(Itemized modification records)
Segment Open

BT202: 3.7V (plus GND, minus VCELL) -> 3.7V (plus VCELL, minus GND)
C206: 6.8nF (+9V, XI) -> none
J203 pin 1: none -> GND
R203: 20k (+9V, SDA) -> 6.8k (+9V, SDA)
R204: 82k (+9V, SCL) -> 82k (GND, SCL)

Segment Closed
Segment Open

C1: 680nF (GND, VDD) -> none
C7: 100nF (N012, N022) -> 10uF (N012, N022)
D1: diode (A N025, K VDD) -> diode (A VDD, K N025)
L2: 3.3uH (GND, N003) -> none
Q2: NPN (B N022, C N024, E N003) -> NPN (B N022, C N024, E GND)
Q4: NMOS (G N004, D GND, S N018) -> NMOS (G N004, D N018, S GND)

Segment Closed

Output only an exact transcription of the lines above from the one with "J203 pin 1: none -> GND" up to and including the one with "R204: 82k (+9V, SCL) -> 82k (GND, SCL)".

J203 pin 1: none -> GND
R203: 20k (+9V, SDA) -> 6.8k (+9V, SDA)
R204: 82k (+9V, SCL) -> 82k (GND, SCL)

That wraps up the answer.